■ Task details: Write out all of the records below precisely as given, omitting the images.

*** Opening of Entries provided ***

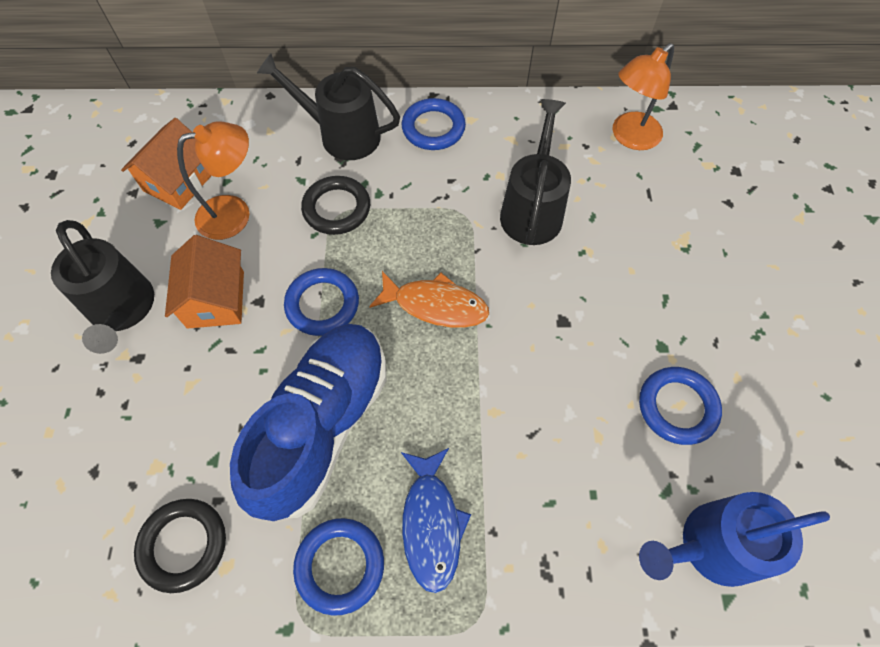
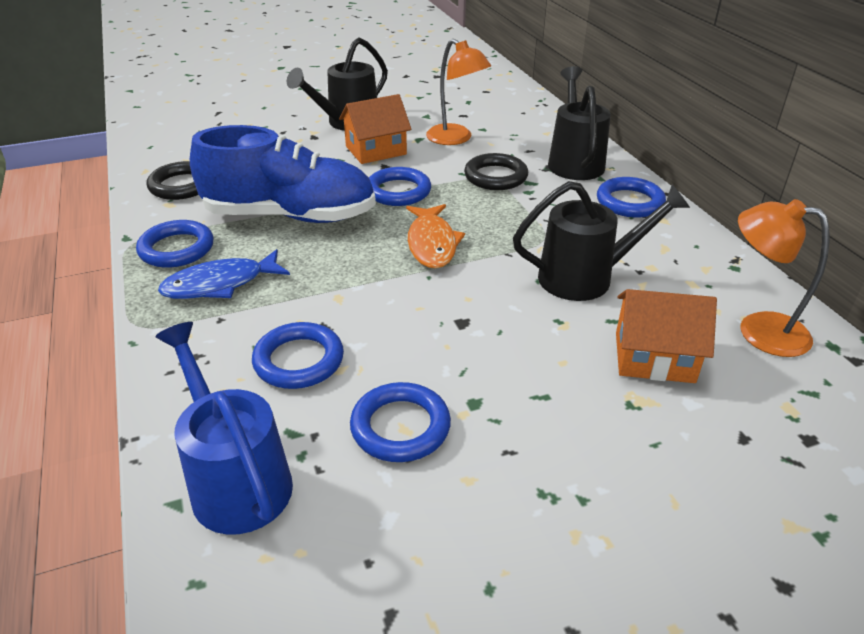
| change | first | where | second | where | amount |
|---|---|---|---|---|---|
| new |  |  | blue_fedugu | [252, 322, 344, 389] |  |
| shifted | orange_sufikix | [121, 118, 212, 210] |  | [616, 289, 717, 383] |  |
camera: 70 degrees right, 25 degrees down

*** Close of Entries provided ***

■ Completed task:
| change | first | where | second | where | amount |
|---|---|---|---|---|---|
| new |  |  | blue_fedugu | [252, 322, 344, 389] |  |
| shifted | orange_sufikix | [121, 118, 212, 210] |  | [616, 289, 717, 383] |  |
camera: 70 degrees right, 25 degrees down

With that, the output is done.